***** Supplied entries *****
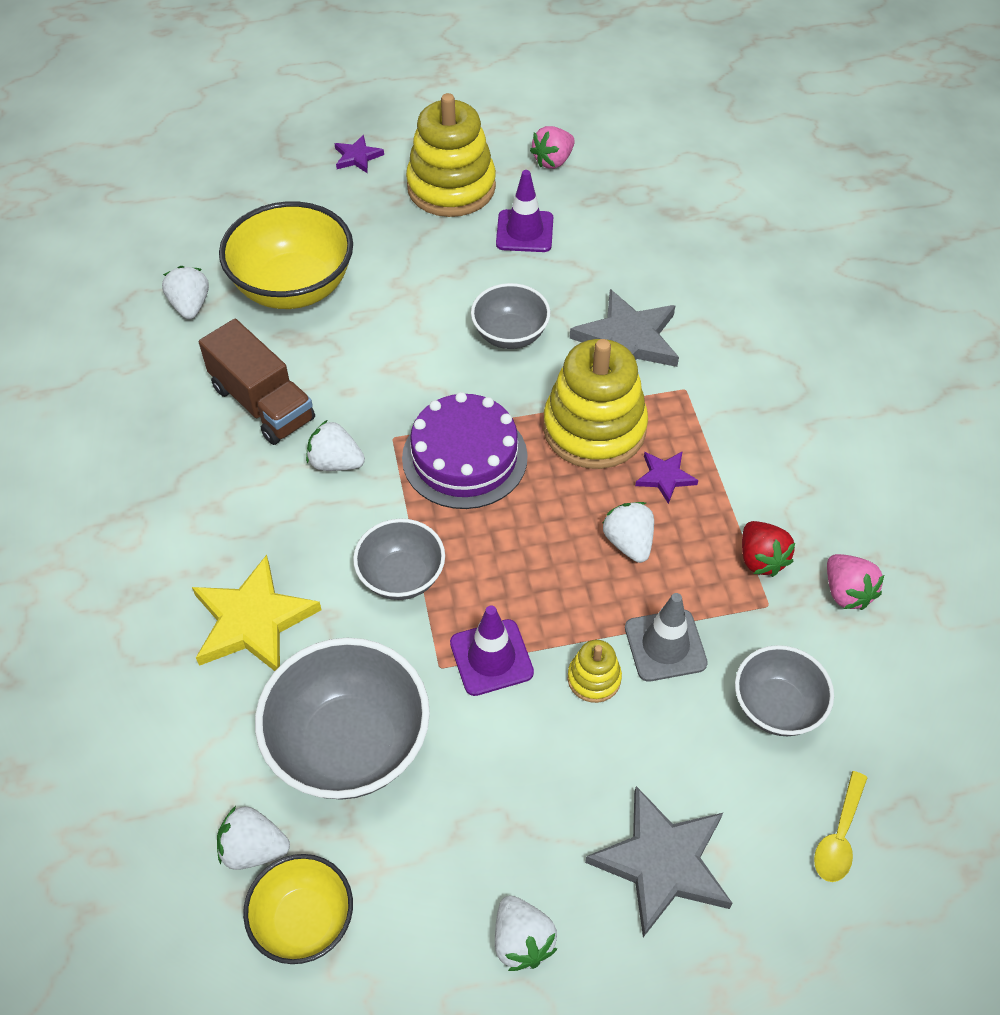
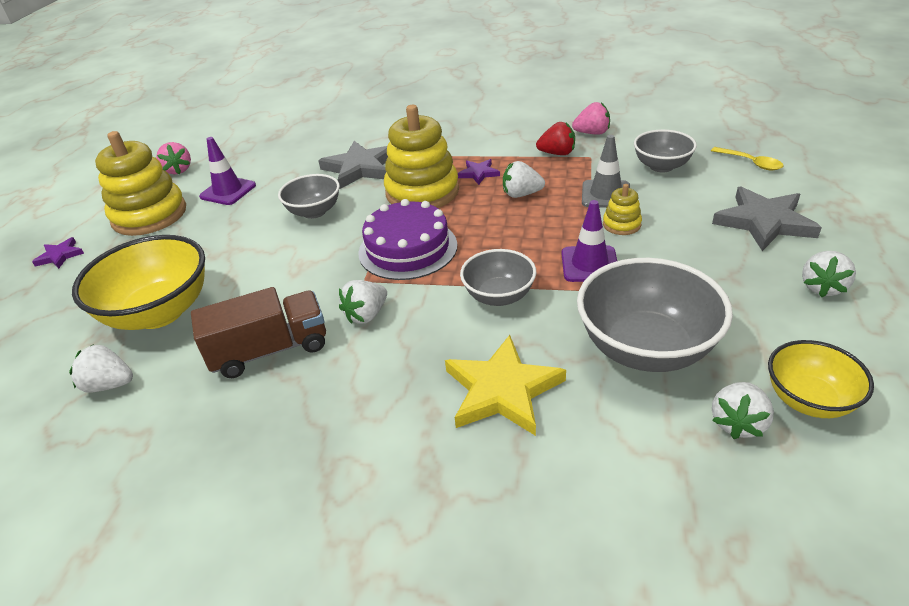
camera: 65 degrees left, 15 degrees down
(522, 941) = (822, 287): white strawberry -> white strawberry turned 120 degrees clockwise

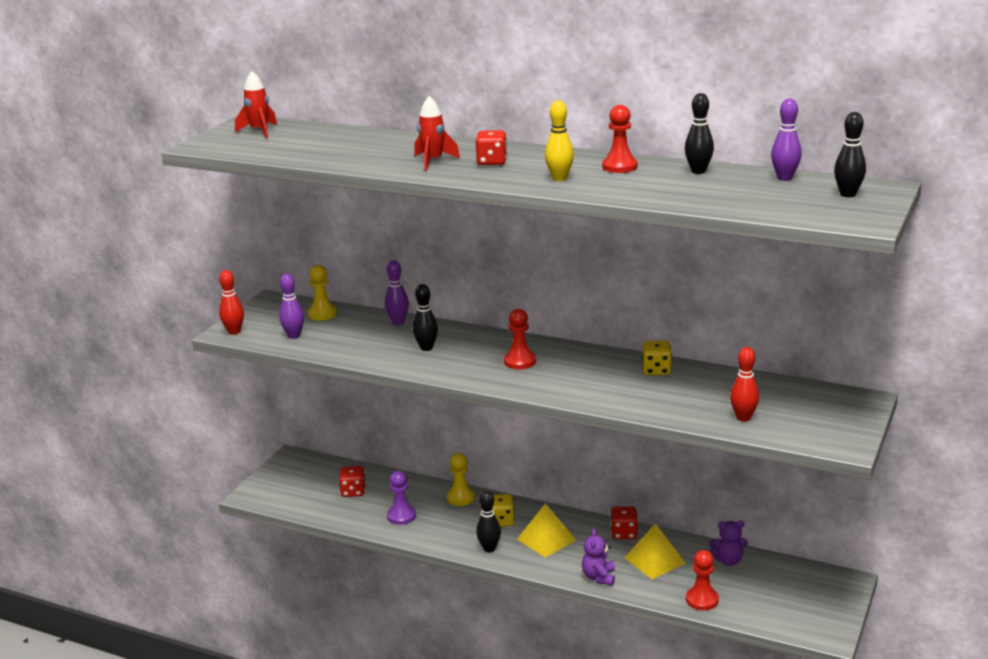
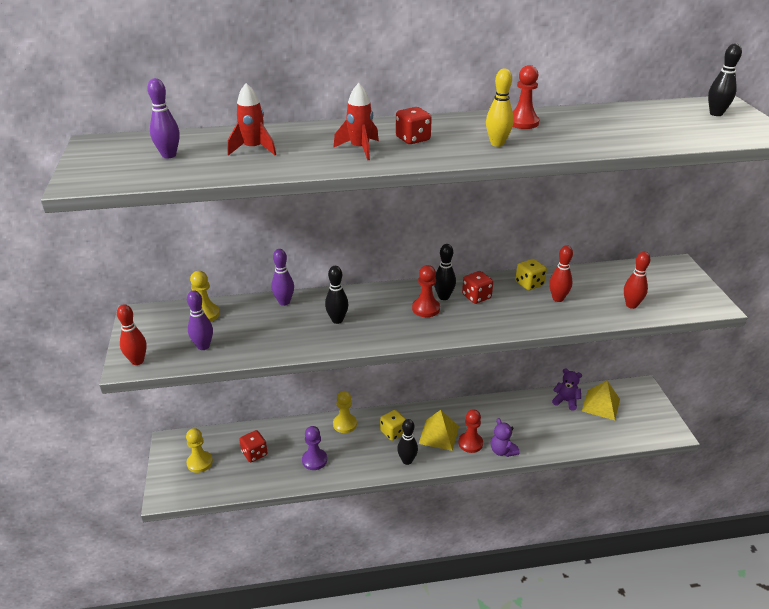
camera: 35 degrees left, 10 degrees up
(259, 131) = (127, 151): red rocket -> red rocket (253, 149)
(300, 482) = (200, 462): none -> yellow pawn
(624, 533) = (484, 407): red dice -> red dice (476, 297)
(654, 560) = (523, 421): yellow pyramid -> yellow pyramid (601, 405)
(668, 390) = (558, 298): none -> red bowling pin
(698, 171) = (585, 115): black bowling pin -> black bowling pin (443, 297)
(702, 600) = (580, 439): red pawn -> red pawn (470, 443)
(728, 560) = (566, 401): purple teddy bear -> purple teddy bear turned 120 degrees counterclockwise
(784, 178) = (652, 109): purple bowling pin -> purple bowling pin (169, 155)

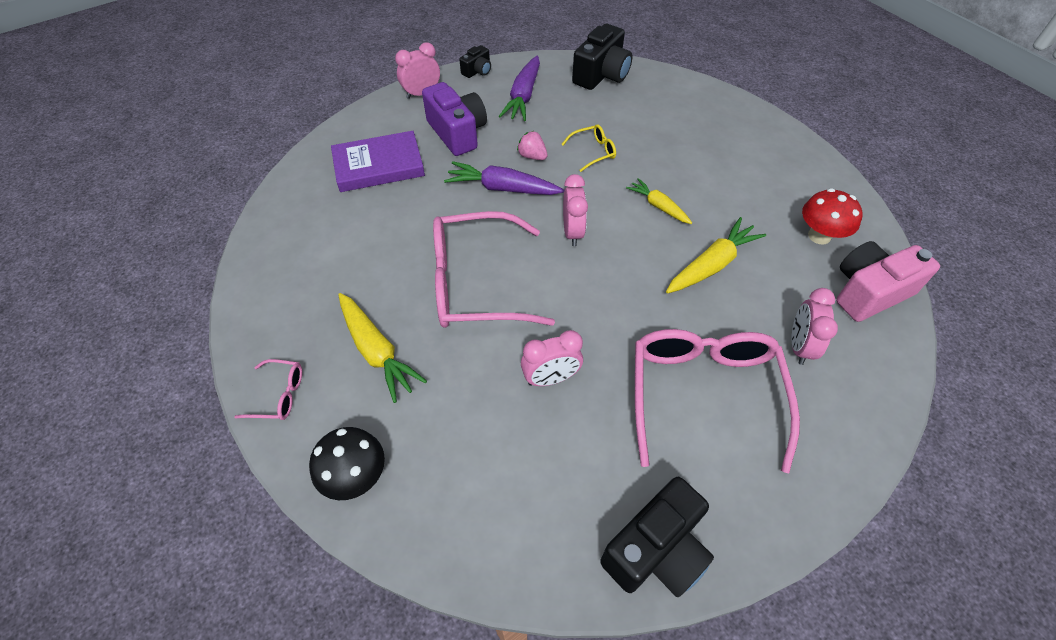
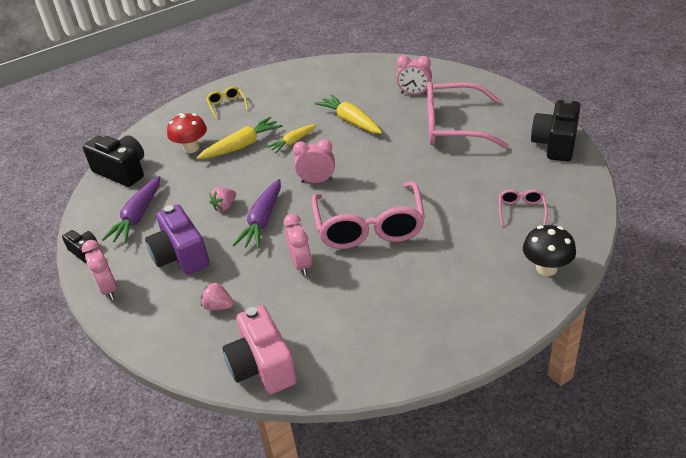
camera: 85 degrees left, 15 degrees down
(279, 395) = (490, 325): pink glasses -> pink glasses (521, 210)
(377, 351) = (440, 274): yellow carrot -> yellow carrot (242, 146)
(379, 166) = (218, 306): purple book -> pink strawberry
(457, 133) = (181, 256): purple camera -> purple camera turned 90 degrees counterclockwise
(523, 96) = (138, 217): purple carrot -> purple carrot turned 90 degrees clockwise
(551, 378) = (451, 185): pink clock -> pink clock (301, 264)
(593, 152) = (226, 173): yellow glasses -> yellow glasses (227, 105)
(656, 550) = (555, 144): black camera -> black camera turned 120 degrees counterclockwise
(819, 236) = (326, 81): red mushroom -> red mushroom (191, 148)
(868, 292) = (372, 69): pink camera -> pink camera (262, 366)

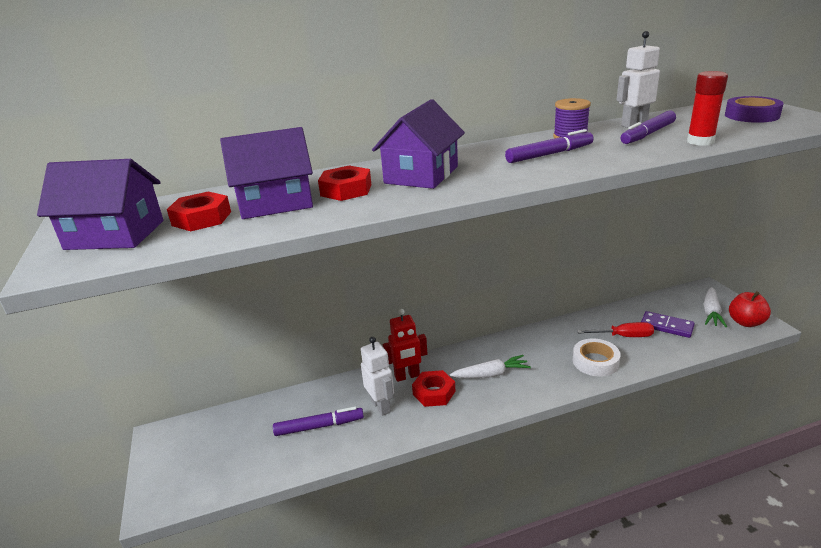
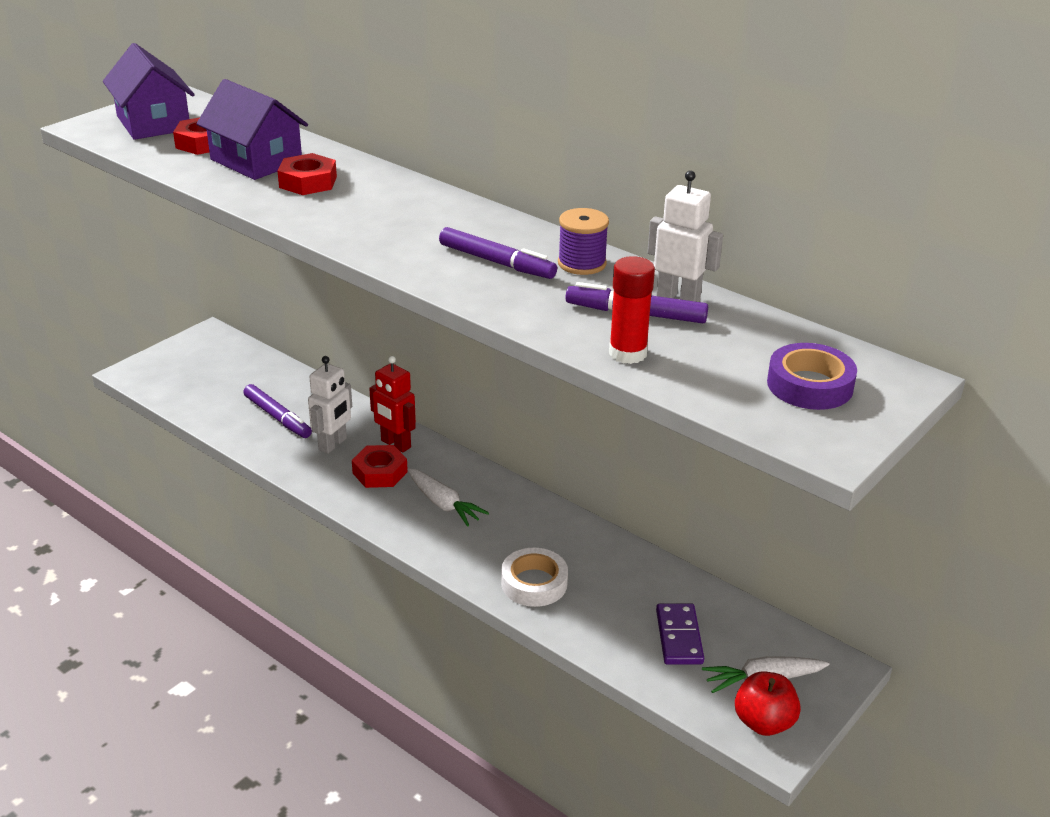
camera: 55 degrees right, 5 degrees up
(421, 175) = (375, 207): purple house -> none
(624, 336) = (616, 598): red screwdriver -> none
*****
▶ Task description:
In the entries above, the lines from the one bearing "camera: 35 degrees left, 10 degrees up" up to and including the one bearing "(668, 390) = (558, 298): none" should be transcribed exactly; no other line is wanted.

▶ Response to the exercise:
camera: 35 degrees left, 10 degrees up
(259, 131) = (127, 151): red rocket -> red rocket (253, 149)
(300, 482) = (200, 462): none -> yellow pawn
(624, 533) = (484, 407): red dice -> red dice (476, 297)
(654, 560) = (523, 421): yellow pyramid -> yellow pyramid (601, 405)
(668, 390) = (558, 298): none -> red bowling pin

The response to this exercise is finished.